— TASK BRIEF —
Your answer must consist of every line from the data below that includes the word "became".
*** Begin section ***
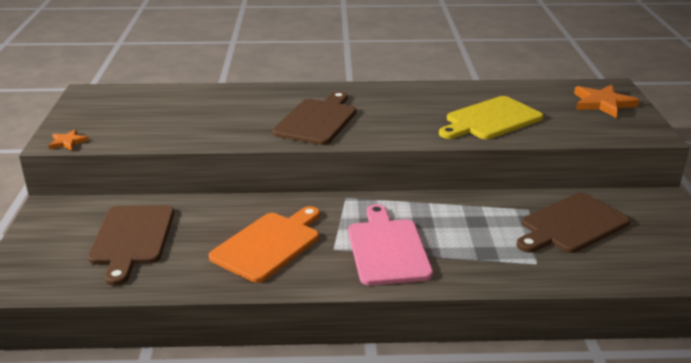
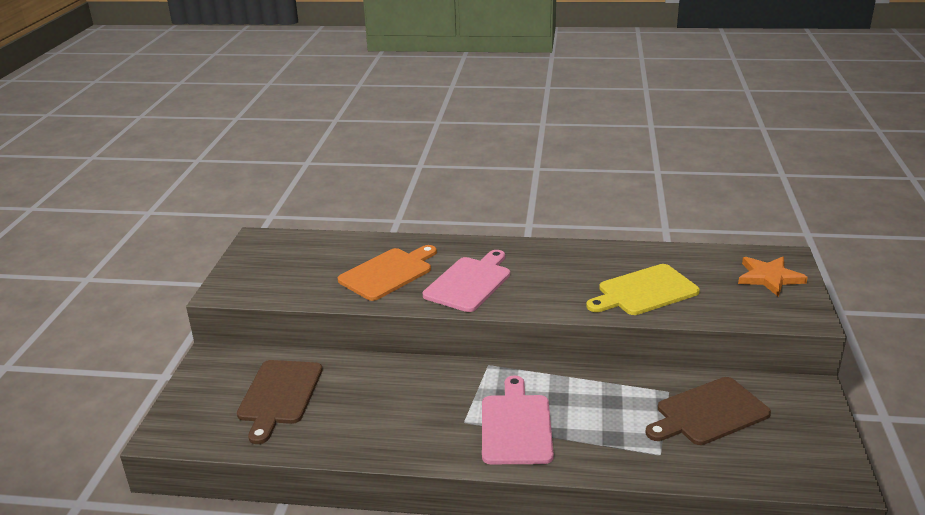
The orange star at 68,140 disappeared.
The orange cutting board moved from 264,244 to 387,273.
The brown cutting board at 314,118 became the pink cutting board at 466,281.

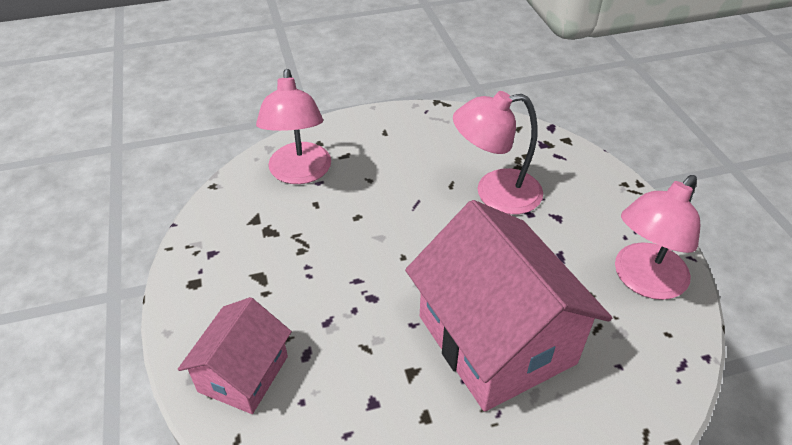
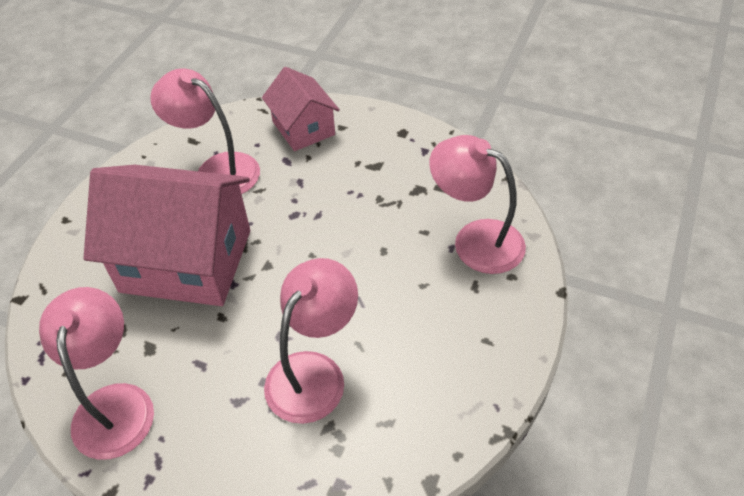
The pink lamp at 205,131 appeared.

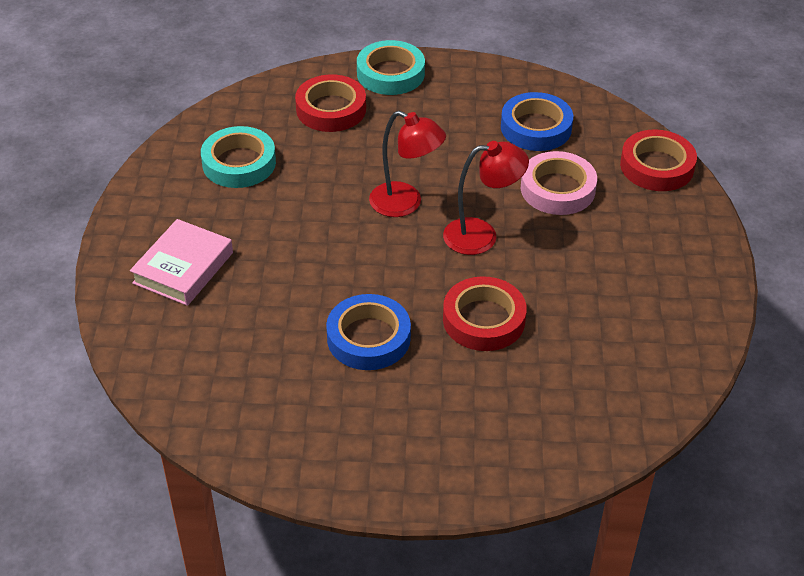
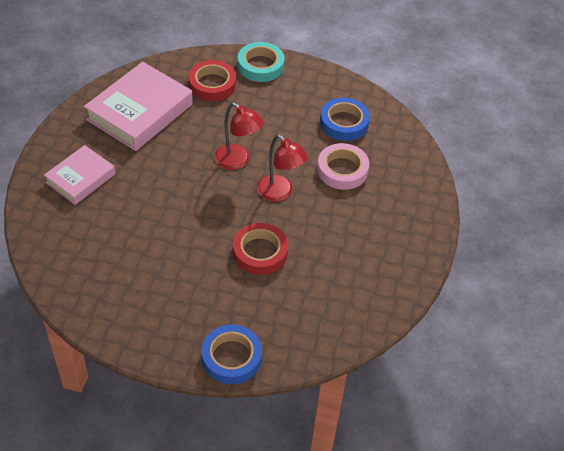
The turquoise tape at 238,157 was replaced by the pink book at 138,106.
The blue tape moved from 368,332 to 232,354.
The red lamp at 486,198 turned 45 degrees clockwise.
The red tape at 658,160 disappeared.

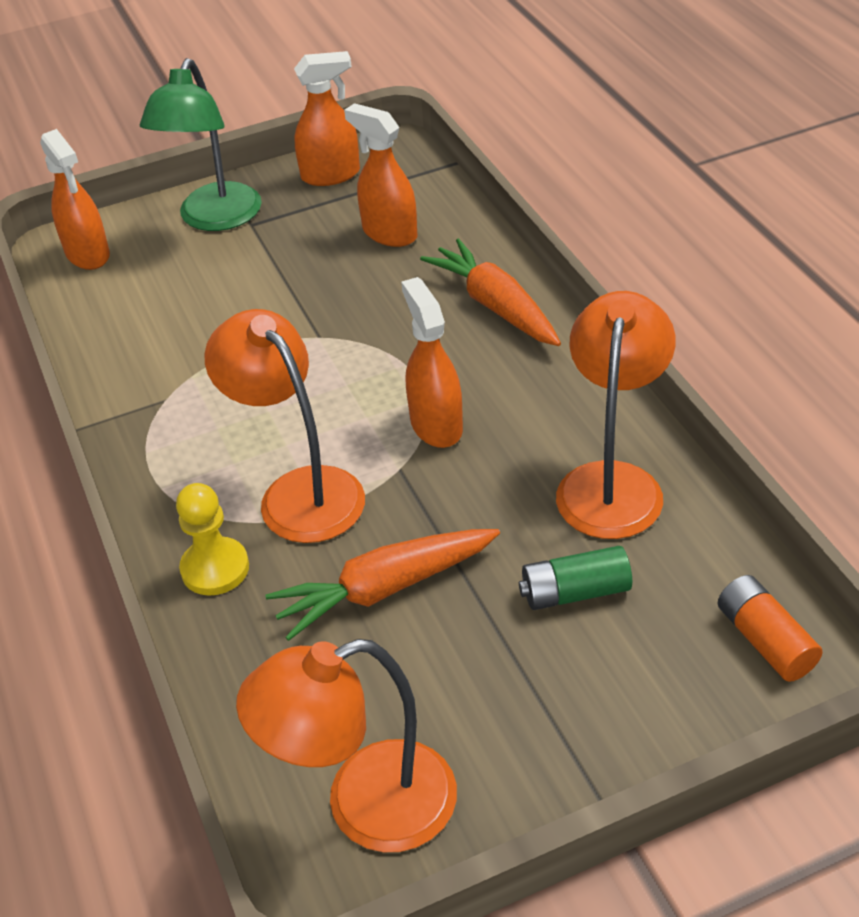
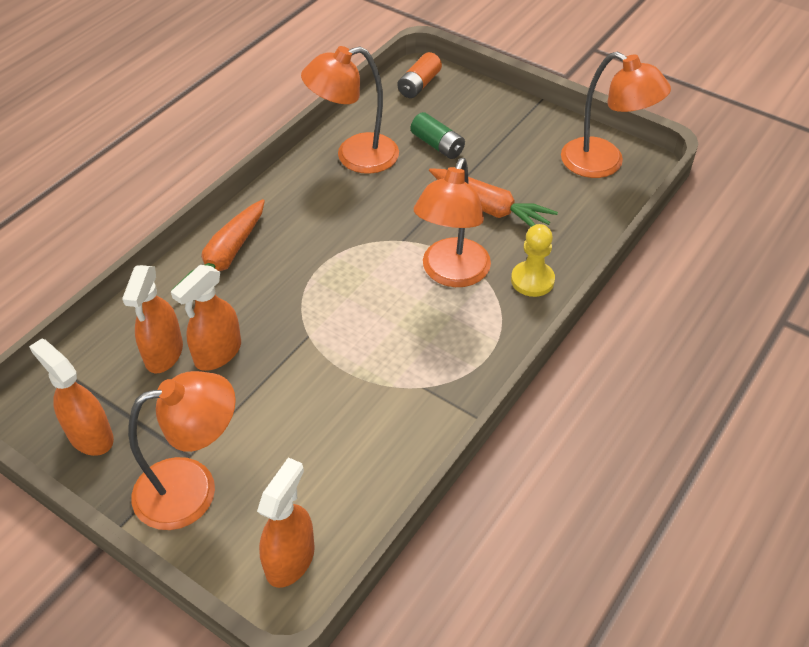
The green lamp at 201,144 became the orange lamp at 182,450.
The orange spray bottle moved from 432,362 to 206,318.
*** End section ***
— TASK RESPONSE —
The brown cutting board at 314,118 became the pink cutting board at 466,281.
The green lamp at 201,144 became the orange lamp at 182,450.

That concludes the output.